── Supplied records

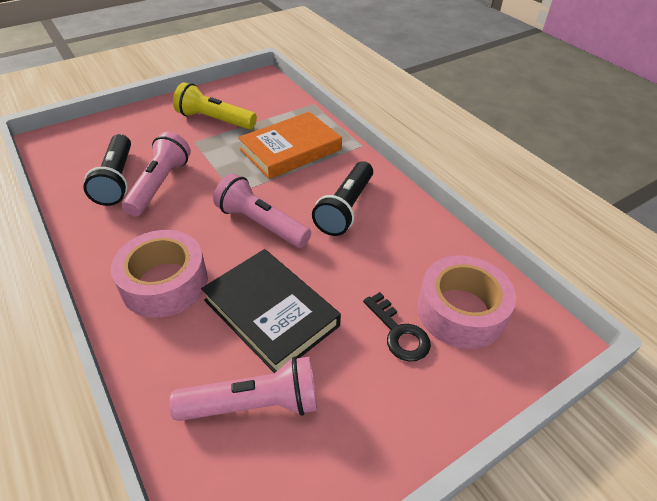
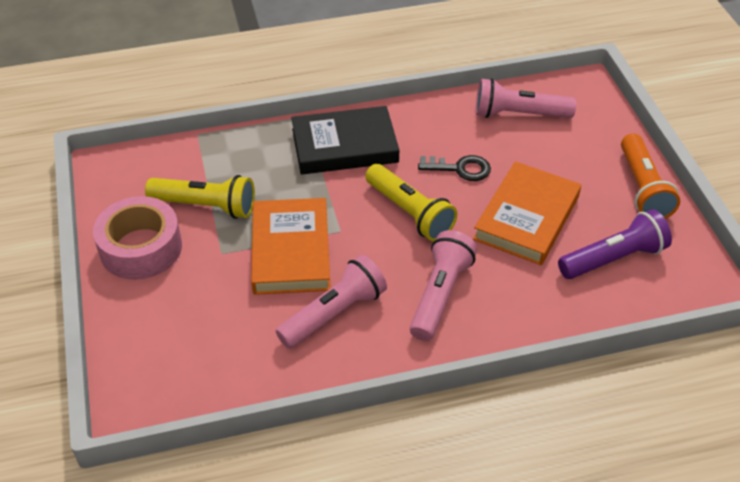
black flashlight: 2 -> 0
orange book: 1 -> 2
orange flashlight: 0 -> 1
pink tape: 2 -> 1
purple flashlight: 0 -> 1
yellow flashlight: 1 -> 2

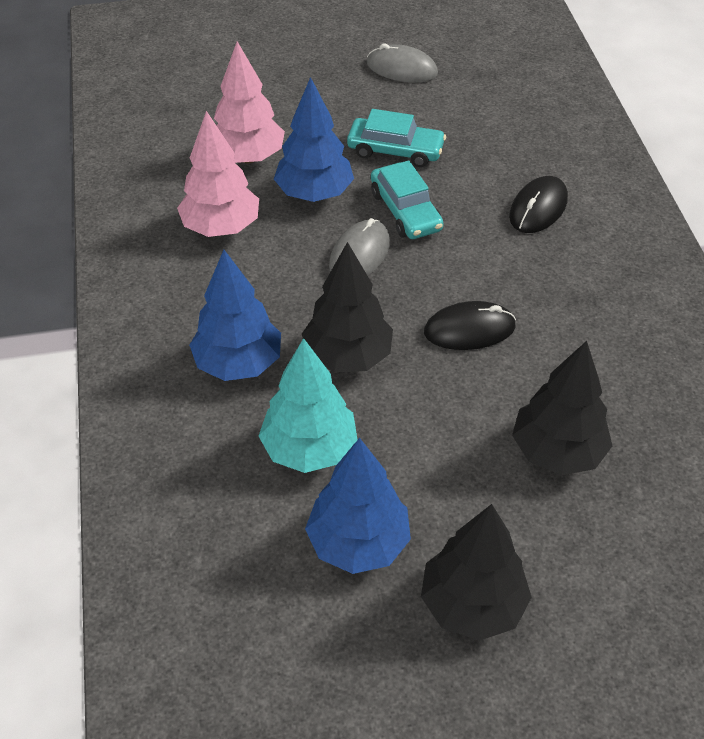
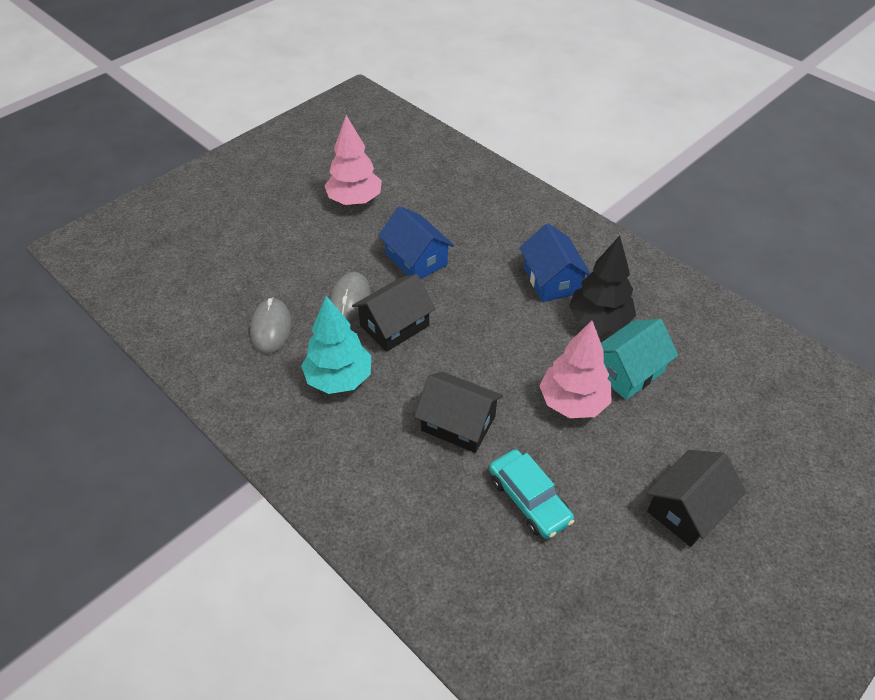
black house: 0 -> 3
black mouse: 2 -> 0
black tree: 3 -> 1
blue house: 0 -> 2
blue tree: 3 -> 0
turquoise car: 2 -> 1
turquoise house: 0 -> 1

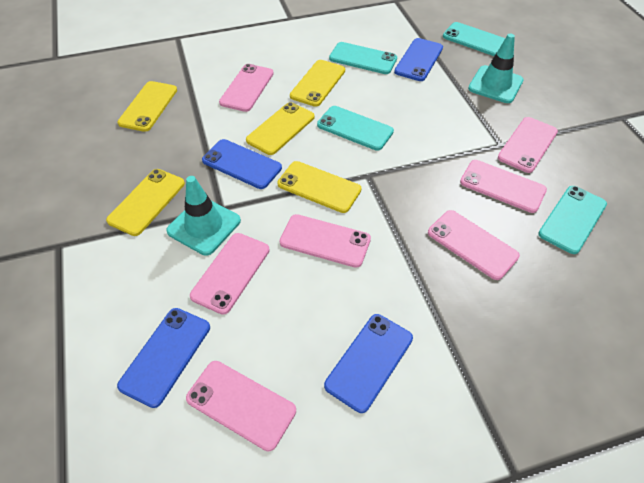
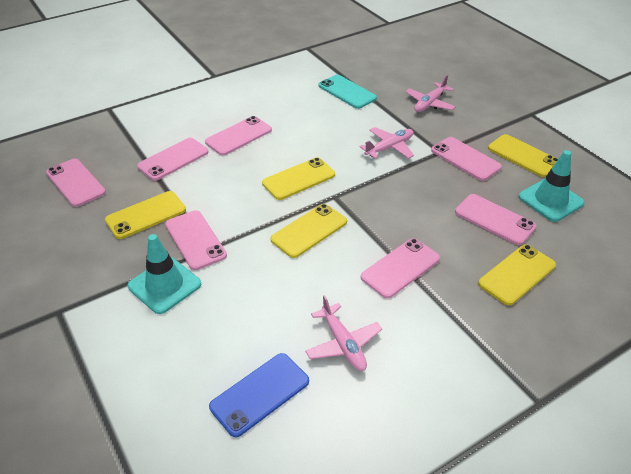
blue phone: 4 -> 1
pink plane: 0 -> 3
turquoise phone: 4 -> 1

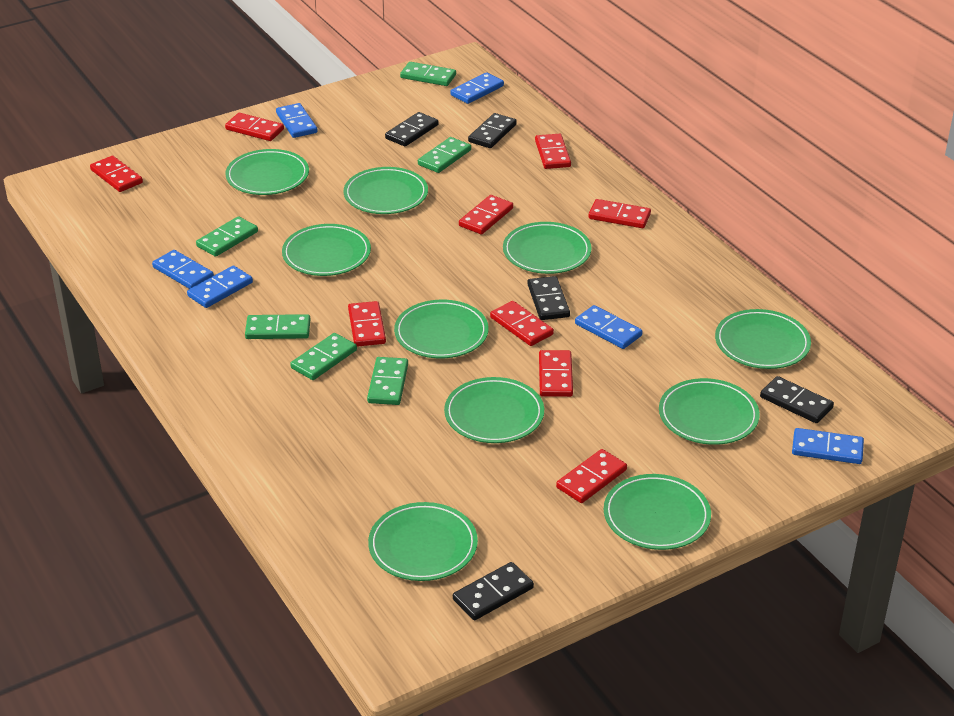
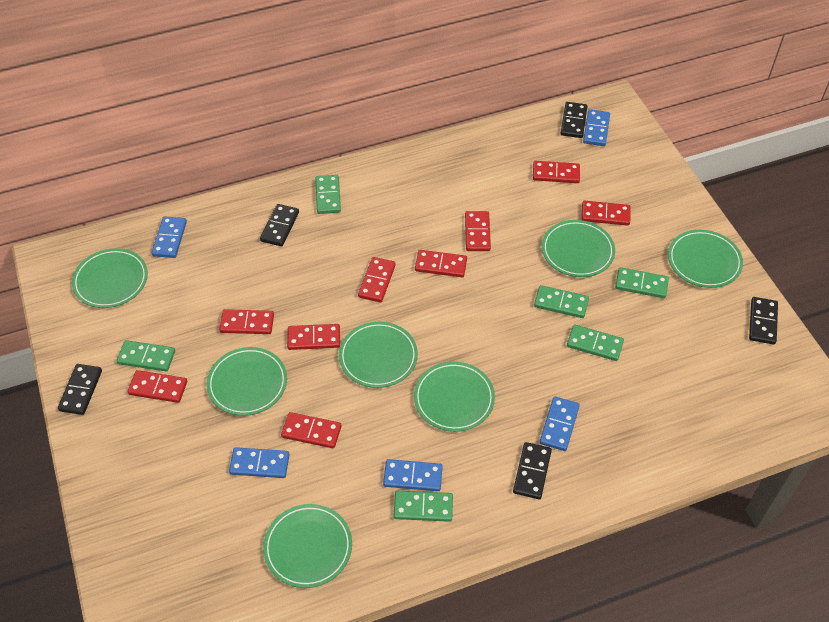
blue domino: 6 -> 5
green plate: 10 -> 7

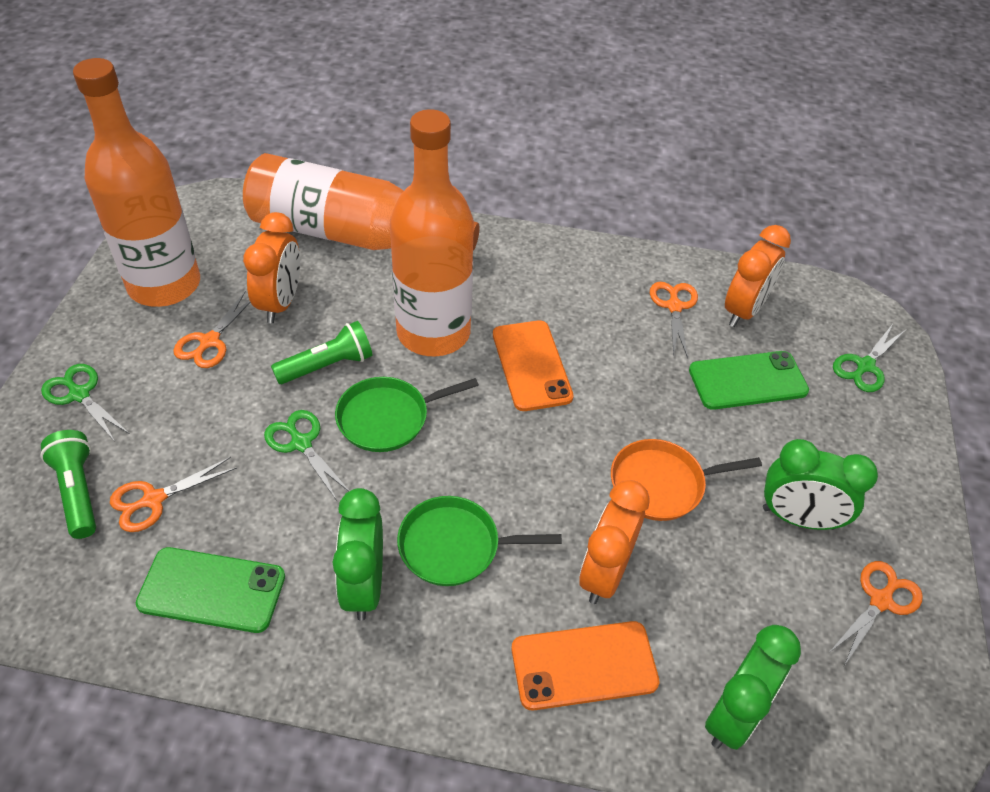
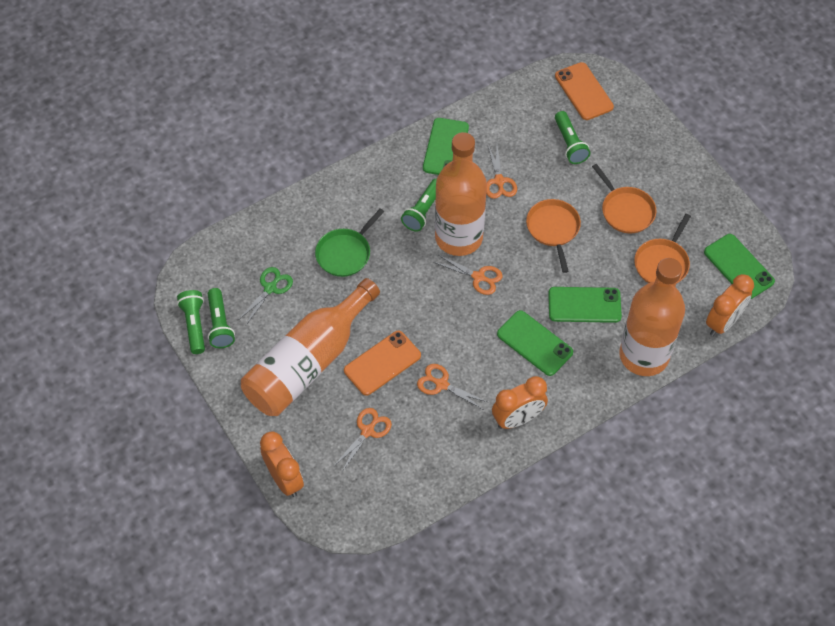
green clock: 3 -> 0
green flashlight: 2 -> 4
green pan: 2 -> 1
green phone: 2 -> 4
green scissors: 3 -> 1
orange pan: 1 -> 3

────

Work item =
Copy all lines above containing the string "flashlight".

Problem solution =
black flashlight: 2 -> 0
orange flashlight: 0 -> 1
purple flashlight: 0 -> 1
yellow flashlight: 1 -> 2
green flashlight: 2 -> 4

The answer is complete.